## Rows
>>>>
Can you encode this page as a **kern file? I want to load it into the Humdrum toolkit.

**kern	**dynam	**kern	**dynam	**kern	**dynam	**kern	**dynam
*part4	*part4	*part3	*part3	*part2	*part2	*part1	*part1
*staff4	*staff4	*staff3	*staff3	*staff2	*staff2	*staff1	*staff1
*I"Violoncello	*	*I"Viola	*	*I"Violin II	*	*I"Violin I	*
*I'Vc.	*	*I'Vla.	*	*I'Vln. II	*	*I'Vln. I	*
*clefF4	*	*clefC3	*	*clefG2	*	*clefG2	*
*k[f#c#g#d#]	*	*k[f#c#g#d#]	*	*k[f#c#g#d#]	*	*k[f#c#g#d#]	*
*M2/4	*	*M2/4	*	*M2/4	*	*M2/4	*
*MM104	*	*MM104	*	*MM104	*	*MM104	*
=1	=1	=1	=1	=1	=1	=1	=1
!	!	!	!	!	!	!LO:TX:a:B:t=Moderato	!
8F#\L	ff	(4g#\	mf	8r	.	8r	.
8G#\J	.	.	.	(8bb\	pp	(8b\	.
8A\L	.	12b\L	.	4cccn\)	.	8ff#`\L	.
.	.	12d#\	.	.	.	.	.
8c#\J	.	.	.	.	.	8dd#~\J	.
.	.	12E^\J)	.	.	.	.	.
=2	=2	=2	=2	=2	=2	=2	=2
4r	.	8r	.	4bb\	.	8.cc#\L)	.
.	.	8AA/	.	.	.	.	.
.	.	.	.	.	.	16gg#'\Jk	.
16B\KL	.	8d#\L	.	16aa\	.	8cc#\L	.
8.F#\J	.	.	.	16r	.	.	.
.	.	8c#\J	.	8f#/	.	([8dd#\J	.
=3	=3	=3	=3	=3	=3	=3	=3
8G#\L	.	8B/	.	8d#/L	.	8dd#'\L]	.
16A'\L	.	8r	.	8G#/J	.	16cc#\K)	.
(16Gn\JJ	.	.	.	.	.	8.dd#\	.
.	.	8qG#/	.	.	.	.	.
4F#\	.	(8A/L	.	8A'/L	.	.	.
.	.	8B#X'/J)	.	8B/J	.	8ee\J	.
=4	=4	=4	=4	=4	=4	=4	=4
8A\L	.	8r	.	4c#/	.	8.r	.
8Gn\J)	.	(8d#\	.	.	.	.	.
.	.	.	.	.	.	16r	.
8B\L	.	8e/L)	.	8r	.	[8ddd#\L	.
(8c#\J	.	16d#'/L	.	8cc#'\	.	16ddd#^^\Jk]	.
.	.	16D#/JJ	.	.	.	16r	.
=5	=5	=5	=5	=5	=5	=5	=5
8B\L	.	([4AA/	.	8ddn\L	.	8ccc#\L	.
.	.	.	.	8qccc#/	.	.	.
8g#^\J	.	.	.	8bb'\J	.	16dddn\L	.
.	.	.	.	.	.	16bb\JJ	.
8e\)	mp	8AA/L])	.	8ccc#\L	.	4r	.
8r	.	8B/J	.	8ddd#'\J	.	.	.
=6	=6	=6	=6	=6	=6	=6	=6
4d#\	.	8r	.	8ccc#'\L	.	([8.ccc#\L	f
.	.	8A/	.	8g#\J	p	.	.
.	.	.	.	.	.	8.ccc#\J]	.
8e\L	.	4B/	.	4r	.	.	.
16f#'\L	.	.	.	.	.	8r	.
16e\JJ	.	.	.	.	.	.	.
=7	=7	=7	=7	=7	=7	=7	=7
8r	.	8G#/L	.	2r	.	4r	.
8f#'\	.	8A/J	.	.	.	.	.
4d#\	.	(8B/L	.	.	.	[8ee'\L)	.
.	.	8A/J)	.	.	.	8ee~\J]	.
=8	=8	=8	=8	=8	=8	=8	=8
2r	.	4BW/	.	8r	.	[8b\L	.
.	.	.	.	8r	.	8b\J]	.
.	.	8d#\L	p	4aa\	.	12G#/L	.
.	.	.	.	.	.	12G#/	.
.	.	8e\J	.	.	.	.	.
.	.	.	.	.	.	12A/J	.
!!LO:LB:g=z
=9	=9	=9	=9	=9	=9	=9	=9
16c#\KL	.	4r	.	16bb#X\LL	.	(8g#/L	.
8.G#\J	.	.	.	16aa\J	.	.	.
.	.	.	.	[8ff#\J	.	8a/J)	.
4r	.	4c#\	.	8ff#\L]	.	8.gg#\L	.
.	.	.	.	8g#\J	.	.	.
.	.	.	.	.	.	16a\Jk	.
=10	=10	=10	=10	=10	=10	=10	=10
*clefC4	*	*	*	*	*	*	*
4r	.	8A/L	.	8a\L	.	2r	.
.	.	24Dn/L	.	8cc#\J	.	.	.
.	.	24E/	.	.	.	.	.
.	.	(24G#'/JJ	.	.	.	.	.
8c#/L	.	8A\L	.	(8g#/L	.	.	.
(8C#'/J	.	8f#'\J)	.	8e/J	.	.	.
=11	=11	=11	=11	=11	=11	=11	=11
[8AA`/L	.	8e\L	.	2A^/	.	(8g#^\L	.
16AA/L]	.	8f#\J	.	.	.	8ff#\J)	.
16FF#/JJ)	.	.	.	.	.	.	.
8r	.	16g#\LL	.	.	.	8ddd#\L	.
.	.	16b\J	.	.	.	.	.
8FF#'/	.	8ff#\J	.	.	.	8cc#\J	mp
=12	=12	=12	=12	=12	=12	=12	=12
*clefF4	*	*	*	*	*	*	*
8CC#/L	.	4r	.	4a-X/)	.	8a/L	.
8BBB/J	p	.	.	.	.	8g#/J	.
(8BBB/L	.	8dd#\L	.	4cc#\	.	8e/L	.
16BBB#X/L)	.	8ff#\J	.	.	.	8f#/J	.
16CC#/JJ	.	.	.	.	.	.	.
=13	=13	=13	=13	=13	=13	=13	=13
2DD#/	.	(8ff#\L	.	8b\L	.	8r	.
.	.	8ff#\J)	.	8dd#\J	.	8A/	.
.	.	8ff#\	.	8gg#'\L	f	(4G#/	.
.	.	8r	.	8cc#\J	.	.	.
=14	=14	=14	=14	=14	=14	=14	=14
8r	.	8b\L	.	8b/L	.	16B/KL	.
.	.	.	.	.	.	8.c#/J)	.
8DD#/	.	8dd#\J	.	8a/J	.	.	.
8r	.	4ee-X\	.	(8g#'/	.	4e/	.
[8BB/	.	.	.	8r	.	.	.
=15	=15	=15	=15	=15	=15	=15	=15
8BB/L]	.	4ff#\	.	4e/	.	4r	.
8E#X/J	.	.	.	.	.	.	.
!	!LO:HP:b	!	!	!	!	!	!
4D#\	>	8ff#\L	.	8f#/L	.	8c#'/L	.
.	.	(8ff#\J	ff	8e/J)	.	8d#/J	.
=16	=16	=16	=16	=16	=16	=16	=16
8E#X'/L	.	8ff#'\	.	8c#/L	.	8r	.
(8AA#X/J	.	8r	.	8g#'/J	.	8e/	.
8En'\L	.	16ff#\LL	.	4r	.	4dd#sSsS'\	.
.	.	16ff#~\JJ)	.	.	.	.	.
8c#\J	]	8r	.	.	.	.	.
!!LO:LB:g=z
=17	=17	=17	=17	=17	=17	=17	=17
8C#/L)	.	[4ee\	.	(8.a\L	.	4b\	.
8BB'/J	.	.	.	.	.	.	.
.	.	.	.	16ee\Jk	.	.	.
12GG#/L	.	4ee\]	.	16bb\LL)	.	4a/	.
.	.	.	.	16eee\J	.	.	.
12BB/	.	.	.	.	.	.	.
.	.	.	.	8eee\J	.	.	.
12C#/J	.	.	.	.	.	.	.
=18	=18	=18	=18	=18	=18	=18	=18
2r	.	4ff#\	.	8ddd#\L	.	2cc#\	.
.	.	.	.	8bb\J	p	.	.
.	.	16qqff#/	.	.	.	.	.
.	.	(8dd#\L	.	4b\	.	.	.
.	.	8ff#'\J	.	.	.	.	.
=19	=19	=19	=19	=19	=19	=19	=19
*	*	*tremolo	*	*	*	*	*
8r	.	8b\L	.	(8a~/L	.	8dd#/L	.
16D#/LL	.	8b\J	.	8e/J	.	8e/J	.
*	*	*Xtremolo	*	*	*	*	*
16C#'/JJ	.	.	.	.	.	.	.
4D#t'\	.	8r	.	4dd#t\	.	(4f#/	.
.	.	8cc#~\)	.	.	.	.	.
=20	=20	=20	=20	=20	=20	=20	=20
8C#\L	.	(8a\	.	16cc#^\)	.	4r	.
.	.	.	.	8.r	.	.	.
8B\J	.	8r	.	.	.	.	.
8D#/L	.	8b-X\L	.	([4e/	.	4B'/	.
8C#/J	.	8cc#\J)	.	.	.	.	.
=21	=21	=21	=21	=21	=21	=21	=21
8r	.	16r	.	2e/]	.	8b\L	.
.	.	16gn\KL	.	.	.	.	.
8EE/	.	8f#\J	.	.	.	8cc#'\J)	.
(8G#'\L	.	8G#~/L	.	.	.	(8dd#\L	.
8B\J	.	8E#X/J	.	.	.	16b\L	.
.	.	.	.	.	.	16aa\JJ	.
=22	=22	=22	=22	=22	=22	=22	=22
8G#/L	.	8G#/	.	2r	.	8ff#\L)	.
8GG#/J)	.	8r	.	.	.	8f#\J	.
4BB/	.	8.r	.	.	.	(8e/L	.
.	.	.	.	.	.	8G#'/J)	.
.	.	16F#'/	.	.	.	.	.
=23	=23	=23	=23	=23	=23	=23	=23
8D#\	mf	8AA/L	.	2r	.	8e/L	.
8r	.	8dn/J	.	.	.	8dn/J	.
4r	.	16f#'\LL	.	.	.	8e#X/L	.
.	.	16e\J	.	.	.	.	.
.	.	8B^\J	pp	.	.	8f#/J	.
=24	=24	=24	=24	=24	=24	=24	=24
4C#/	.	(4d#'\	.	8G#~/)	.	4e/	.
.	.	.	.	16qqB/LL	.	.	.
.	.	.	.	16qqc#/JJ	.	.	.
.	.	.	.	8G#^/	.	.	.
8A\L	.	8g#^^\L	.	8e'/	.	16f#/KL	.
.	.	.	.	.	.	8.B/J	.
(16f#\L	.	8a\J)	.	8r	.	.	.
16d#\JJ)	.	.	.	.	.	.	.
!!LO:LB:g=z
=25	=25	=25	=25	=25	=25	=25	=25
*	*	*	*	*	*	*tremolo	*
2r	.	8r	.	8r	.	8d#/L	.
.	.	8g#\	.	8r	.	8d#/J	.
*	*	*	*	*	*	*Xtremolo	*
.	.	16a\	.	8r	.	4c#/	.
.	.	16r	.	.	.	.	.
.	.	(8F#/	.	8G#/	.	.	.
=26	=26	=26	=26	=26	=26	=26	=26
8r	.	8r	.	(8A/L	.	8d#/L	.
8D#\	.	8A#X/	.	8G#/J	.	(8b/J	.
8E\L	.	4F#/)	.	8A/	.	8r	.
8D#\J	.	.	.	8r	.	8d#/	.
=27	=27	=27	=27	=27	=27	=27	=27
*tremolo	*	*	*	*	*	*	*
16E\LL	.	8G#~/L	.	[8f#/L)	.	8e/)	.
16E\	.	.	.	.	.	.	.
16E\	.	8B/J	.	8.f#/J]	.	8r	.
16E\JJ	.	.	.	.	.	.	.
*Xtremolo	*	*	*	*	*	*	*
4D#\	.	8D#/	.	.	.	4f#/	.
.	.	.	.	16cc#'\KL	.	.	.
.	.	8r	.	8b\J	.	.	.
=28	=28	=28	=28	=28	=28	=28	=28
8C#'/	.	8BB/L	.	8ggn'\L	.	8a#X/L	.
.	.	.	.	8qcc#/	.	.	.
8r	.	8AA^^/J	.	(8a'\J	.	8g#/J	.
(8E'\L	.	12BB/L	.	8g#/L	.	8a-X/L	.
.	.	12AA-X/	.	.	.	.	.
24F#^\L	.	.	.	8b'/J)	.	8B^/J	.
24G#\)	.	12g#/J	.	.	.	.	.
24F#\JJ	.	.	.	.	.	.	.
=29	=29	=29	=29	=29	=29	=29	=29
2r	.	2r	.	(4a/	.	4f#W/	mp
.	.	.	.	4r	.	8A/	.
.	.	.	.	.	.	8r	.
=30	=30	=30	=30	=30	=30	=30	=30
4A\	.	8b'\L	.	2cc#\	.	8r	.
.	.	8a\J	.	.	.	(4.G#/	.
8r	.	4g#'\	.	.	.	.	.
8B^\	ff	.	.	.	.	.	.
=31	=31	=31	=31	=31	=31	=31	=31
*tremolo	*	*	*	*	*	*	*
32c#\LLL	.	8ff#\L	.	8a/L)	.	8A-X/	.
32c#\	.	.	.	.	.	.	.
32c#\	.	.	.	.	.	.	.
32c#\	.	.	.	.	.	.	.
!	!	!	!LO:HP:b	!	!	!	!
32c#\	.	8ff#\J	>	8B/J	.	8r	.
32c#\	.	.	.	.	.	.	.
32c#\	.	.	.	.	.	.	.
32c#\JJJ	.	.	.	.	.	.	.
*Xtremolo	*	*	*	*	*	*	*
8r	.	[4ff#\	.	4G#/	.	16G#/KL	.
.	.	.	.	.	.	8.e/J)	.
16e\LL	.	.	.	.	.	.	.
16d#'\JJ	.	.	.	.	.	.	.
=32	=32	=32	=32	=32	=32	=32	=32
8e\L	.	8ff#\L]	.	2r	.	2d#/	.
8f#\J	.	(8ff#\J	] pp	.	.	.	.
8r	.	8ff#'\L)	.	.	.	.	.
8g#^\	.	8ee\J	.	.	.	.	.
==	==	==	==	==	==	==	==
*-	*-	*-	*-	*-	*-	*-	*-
<<<<
## Problem to work on
Locate every line in the records above that contains the string "kern", and copy each such line.

## Task response
Can you encode this page as a **kern file? I want to load it into the Humdrum toolkit.
**kern	**dynam	**kern	**dynam	**kern	**dynam	**kern	**dynam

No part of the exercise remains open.